Problem to solve: Set down every entry word for word. Omit the pictures.

Records for this task:

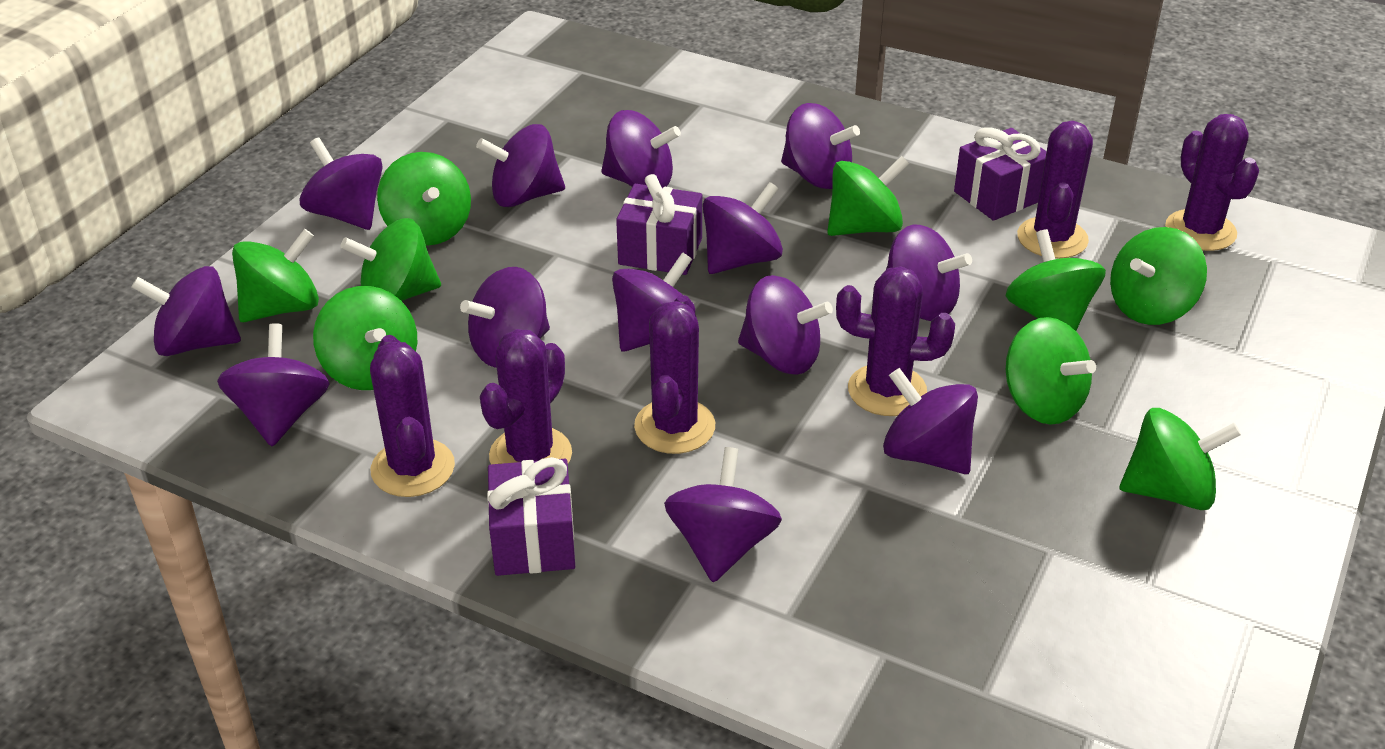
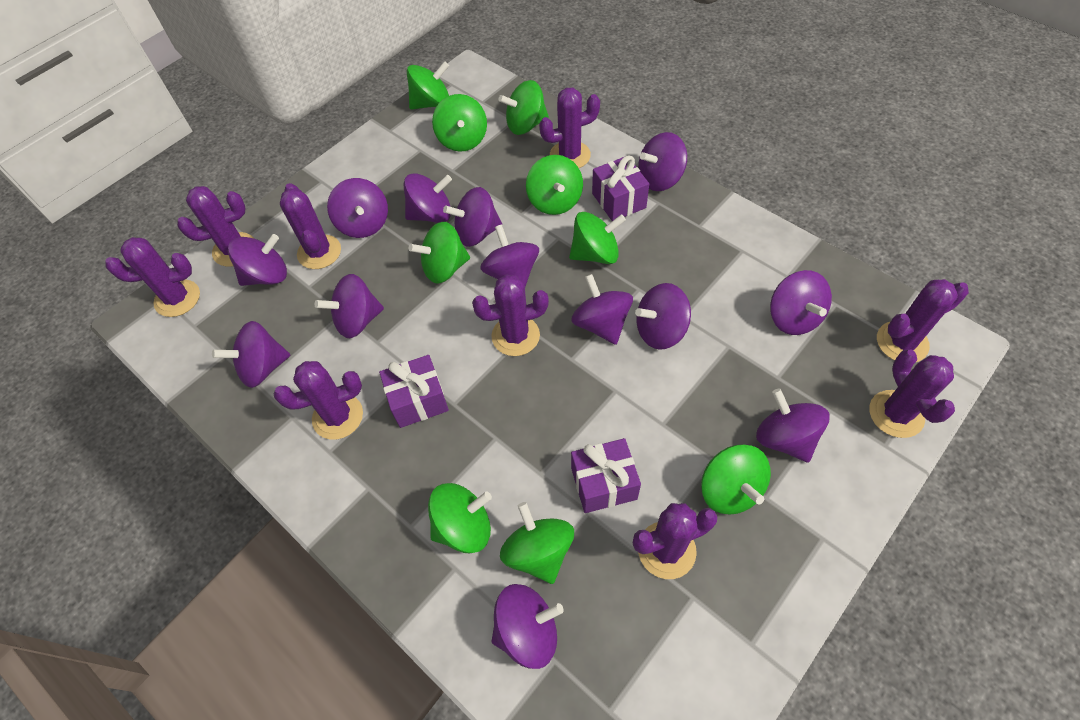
purple cactus: 6 -> 9

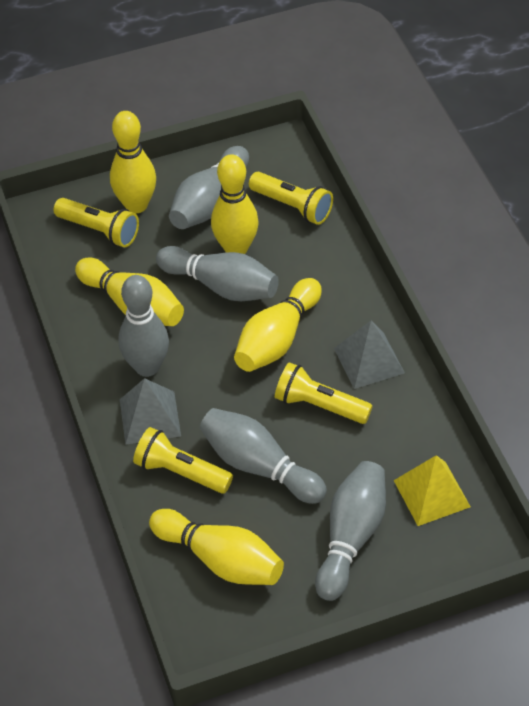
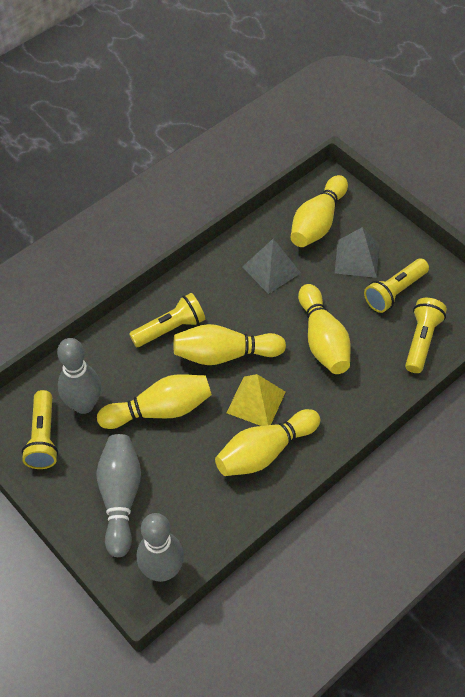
grey bowling pin: 5 -> 3

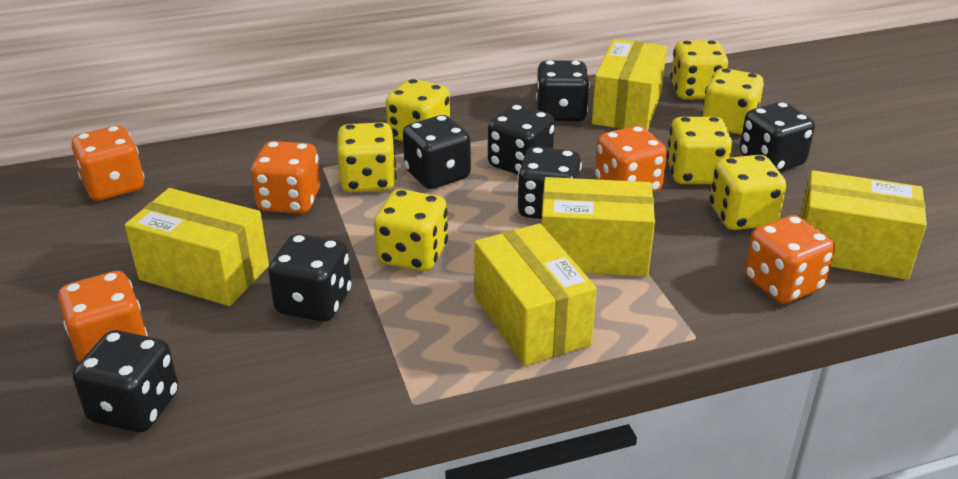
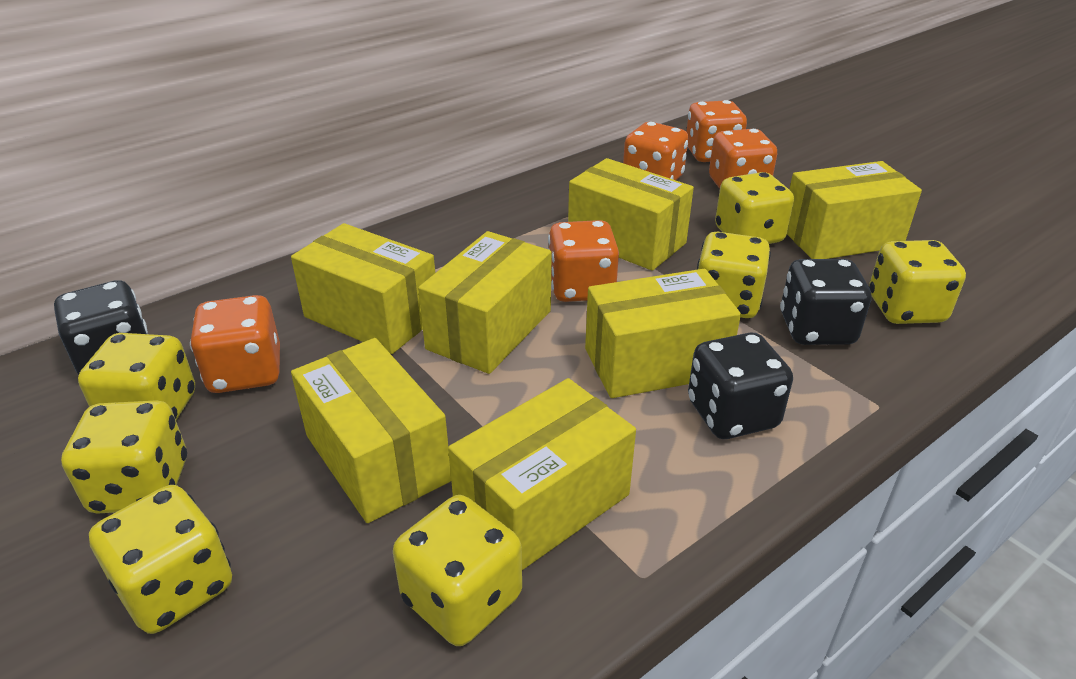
black dice: 7 -> 3
yellow box: 5 -> 7

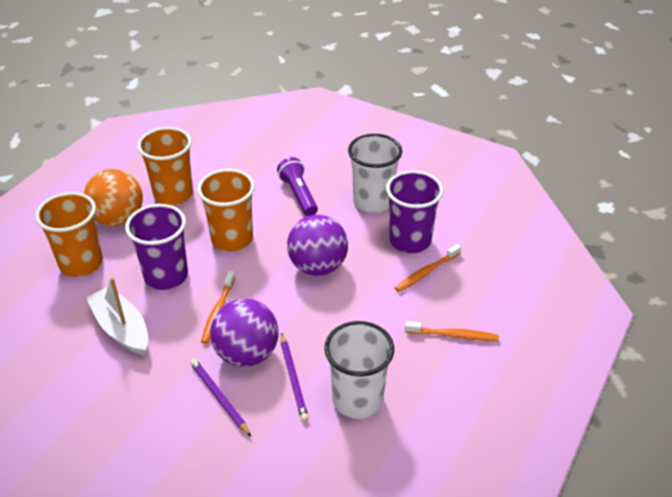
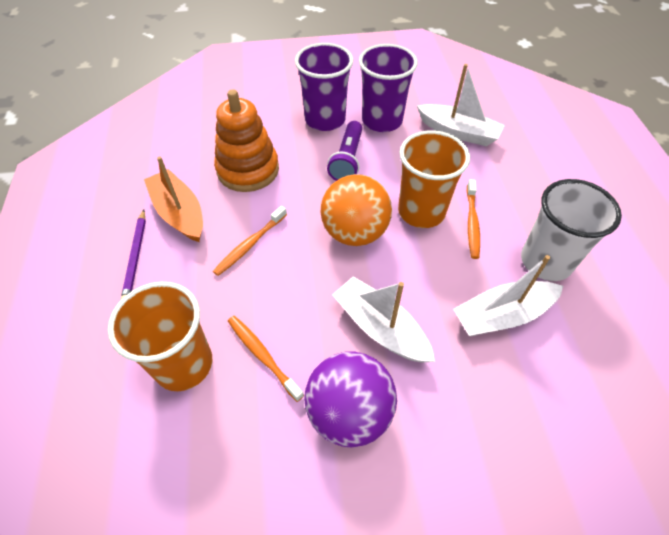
orange boat: 0 -> 1
orange cup: 3 -> 2
orange stacking toy: 0 -> 1
purple ball: 2 -> 1
purple pencil: 2 -> 1
white boat: 1 -> 3
white cup: 2 -> 1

Exercise response:
purple cactus: 6 -> 9

grey bowling pin: 5 -> 3

black dice: 7 -> 3
yellow box: 5 -> 7

orange boat: 0 -> 1
orange cup: 3 -> 2
orange stacking toy: 0 -> 1
purple ball: 2 -> 1
purple pencil: 2 -> 1
white boat: 1 -> 3
white cup: 2 -> 1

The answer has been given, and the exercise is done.